[[ Dataset extract, beginning ]]

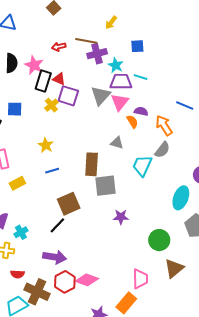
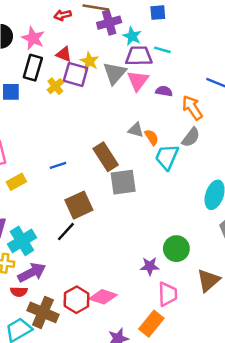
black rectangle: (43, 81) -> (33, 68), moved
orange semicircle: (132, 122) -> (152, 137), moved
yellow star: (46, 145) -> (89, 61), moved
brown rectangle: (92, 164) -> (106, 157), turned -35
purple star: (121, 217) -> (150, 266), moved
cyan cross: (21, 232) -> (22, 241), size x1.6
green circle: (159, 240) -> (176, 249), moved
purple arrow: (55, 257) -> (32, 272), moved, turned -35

[[ Dataset extract, end ]]
[[ Dataset extract, beginning ]]

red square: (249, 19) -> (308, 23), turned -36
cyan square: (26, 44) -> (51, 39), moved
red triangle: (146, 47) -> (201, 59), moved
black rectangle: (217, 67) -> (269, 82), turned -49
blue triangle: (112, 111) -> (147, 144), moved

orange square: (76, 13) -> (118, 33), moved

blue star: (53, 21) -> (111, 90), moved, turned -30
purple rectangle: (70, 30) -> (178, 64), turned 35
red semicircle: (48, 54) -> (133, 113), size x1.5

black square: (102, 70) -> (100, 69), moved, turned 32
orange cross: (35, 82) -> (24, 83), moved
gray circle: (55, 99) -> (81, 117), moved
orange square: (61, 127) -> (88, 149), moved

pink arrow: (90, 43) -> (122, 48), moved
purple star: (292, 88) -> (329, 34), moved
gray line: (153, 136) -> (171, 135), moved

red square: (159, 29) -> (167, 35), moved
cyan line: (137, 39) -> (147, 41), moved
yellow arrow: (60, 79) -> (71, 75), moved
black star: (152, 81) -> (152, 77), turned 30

[[ Dataset extract, end ]]
[[ Dataset extract, beginning ]]

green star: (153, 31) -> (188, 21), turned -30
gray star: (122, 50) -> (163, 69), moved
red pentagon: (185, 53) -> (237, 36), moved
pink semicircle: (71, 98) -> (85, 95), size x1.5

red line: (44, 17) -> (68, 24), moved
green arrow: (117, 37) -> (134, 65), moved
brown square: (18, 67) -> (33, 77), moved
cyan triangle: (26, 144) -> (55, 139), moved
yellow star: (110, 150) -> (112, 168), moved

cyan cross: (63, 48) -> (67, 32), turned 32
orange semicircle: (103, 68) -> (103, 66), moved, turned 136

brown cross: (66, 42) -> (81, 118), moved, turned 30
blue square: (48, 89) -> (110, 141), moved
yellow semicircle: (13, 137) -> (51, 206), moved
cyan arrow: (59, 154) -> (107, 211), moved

[[ Dataset extract, end ]]

-- Task goal --
Copy out only the lines of the records above from the one with "black rectangle: (43, 81) -> (33, 68), moved" through the one with "purple arrow: (55, 257)", exactly as they stand, both included.

-- Your response --
black rectangle: (43, 81) -> (33, 68), moved
orange semicircle: (132, 122) -> (152, 137), moved
yellow star: (46, 145) -> (89, 61), moved
brown rectangle: (92, 164) -> (106, 157), turned -35
purple star: (121, 217) -> (150, 266), moved
cyan cross: (21, 232) -> (22, 241), size x1.6
green circle: (159, 240) -> (176, 249), moved
purple arrow: (55, 257) -> (32, 272), moved, turned -35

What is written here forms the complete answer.